**Input data:**
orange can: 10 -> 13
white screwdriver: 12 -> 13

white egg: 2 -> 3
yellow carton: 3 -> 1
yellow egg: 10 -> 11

---

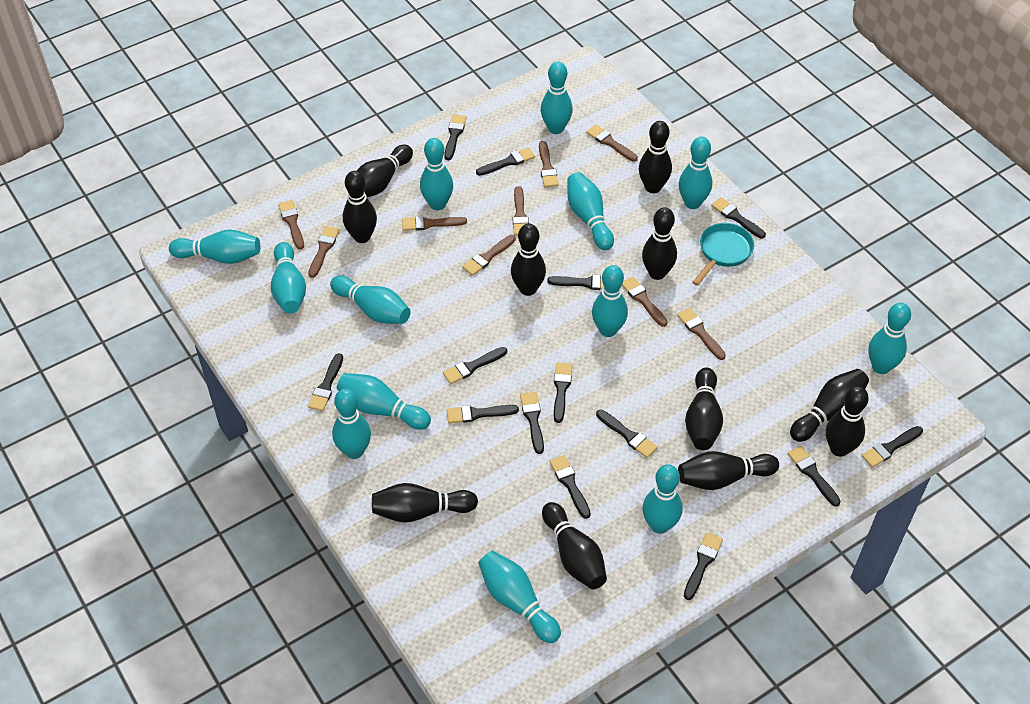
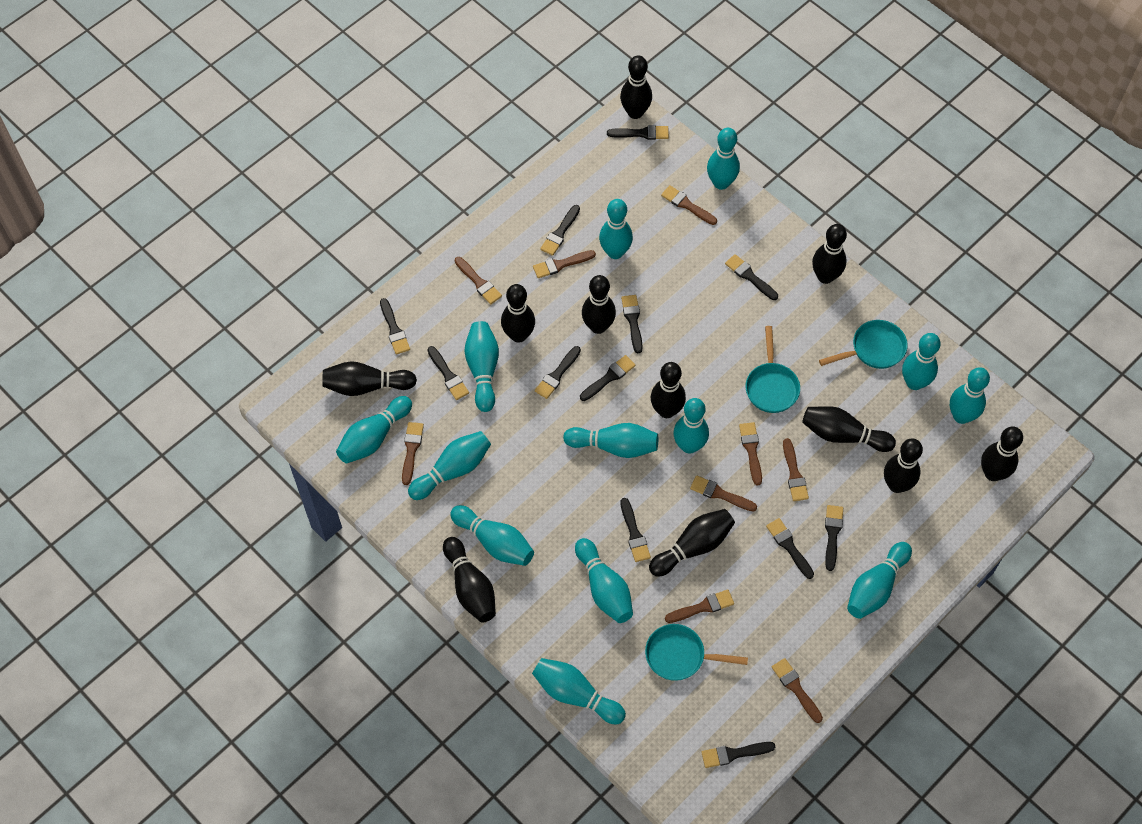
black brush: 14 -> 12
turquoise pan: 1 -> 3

* * *

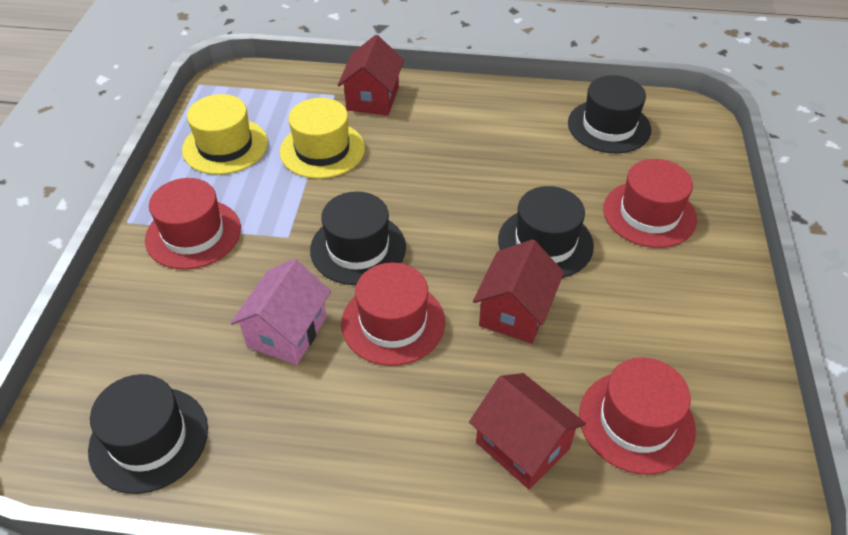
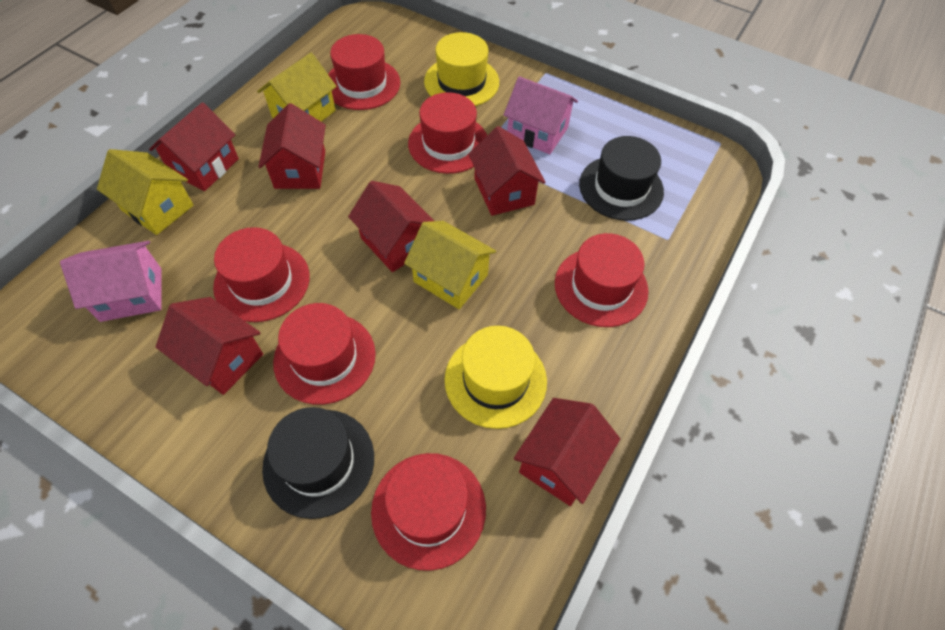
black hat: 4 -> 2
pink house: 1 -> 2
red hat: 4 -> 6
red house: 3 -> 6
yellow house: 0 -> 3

**Work required:** Please give back exactly the lines of this listing beginning at the line with "pink house: 1 -> 2" and ending with the line with "yellow house: 0 -> 3", both included, and nothing else.

**Response to the exercise:**
pink house: 1 -> 2
red hat: 4 -> 6
red house: 3 -> 6
yellow house: 0 -> 3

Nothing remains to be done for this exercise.